_Assigned task_.
Please filter the entries and return only the lines that include "yellow".

*** Task data Section Begins ***

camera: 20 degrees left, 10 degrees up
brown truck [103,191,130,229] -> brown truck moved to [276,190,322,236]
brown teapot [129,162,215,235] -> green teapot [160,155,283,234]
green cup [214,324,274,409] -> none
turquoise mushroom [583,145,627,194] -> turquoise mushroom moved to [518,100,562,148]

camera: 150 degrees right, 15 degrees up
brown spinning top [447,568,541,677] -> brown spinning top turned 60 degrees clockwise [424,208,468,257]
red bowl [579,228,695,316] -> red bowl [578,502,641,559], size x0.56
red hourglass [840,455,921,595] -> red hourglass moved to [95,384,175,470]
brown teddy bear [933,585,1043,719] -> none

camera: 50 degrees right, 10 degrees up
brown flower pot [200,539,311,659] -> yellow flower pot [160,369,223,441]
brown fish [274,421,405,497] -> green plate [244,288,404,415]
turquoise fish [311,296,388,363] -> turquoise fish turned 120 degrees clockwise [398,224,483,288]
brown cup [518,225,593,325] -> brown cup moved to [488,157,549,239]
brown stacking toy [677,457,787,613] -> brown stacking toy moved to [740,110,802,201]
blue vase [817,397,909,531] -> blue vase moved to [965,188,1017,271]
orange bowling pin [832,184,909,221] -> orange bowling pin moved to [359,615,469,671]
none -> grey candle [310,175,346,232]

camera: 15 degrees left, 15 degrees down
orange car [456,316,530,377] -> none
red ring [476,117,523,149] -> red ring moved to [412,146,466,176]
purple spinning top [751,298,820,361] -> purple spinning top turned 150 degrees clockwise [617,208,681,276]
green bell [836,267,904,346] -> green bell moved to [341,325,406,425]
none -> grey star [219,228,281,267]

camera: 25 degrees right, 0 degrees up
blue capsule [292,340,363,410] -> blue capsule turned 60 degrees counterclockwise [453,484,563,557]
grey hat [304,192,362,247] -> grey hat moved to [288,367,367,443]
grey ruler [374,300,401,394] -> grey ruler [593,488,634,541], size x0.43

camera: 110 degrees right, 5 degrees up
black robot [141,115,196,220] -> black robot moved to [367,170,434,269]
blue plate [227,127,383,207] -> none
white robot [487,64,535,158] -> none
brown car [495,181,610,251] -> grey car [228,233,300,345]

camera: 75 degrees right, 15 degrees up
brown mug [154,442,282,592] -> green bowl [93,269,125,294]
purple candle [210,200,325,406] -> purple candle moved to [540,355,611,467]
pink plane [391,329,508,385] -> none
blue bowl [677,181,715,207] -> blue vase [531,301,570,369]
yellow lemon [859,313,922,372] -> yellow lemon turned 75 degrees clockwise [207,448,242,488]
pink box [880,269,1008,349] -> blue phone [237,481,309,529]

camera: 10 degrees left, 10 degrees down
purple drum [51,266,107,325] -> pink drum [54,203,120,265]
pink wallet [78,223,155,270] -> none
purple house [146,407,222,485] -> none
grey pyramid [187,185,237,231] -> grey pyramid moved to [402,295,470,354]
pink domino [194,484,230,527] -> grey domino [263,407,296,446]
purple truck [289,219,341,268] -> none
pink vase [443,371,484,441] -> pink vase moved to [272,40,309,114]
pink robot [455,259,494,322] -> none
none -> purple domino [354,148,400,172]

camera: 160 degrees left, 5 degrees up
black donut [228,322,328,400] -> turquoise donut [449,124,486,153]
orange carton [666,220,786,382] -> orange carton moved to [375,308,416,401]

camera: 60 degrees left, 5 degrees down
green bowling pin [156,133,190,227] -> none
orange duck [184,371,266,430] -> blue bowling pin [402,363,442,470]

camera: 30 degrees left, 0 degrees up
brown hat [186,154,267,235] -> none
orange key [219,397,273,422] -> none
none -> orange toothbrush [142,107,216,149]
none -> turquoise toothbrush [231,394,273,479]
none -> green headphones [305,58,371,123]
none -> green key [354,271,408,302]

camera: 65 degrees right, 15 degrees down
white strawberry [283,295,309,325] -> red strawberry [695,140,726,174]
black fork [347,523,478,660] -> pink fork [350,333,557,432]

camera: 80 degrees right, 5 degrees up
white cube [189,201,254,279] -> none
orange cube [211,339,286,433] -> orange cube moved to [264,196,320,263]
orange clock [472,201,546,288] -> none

*** Task data Section Ends ***

_Your response_.
brown flower pot [200,539,311,659] -> yellow flower pot [160,369,223,441]
yellow lemon [859,313,922,372] -> yellow lemon turned 75 degrees clockwise [207,448,242,488]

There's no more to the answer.